INSTRUCTIONS TO FOLLOW. Throughout the material, count the lines with the word "black" in them, and answer with only the figure.

GIVEN ENTRIES.
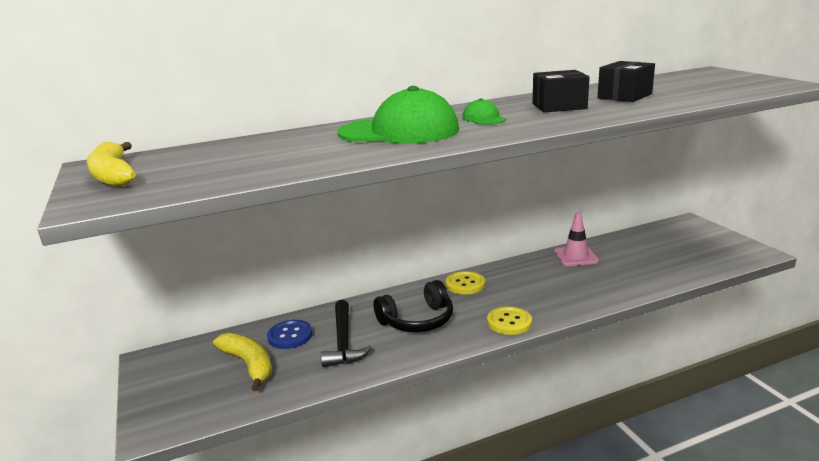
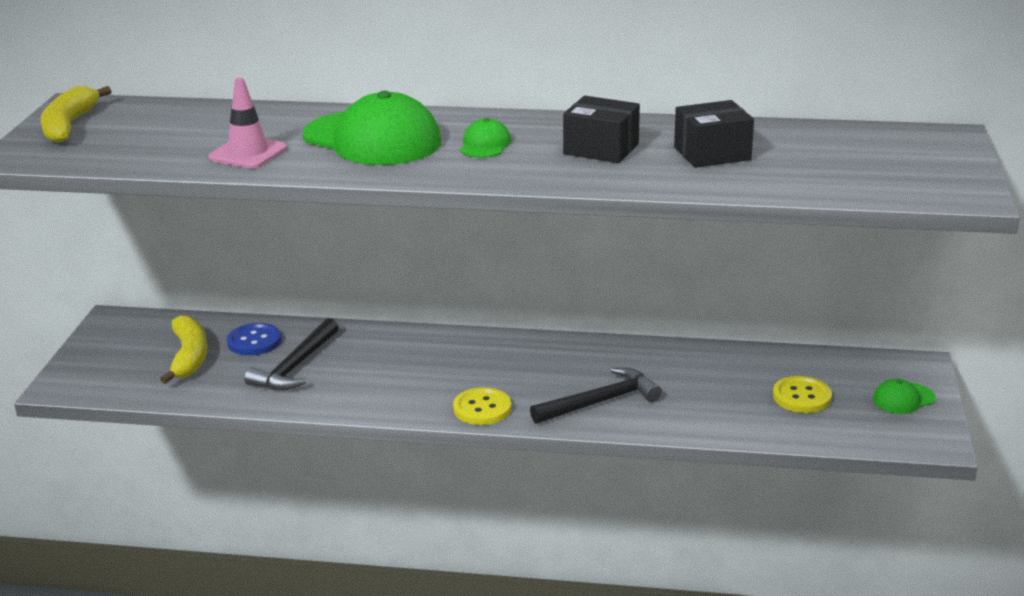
camera: 30 degrees right, 5 degrees up
(417, 320) = (392, 371): black headphones -> none
(465, 284) = (496, 348): yellow button -> yellow button (801, 397)
(571, 292) = (600, 402): none -> black hammer
(575, 256) = (677, 360): pink traffic cone -> pink traffic cone (248, 153)
(711, 238) = (903, 399): none -> green cap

EXERCISE RESULT. 2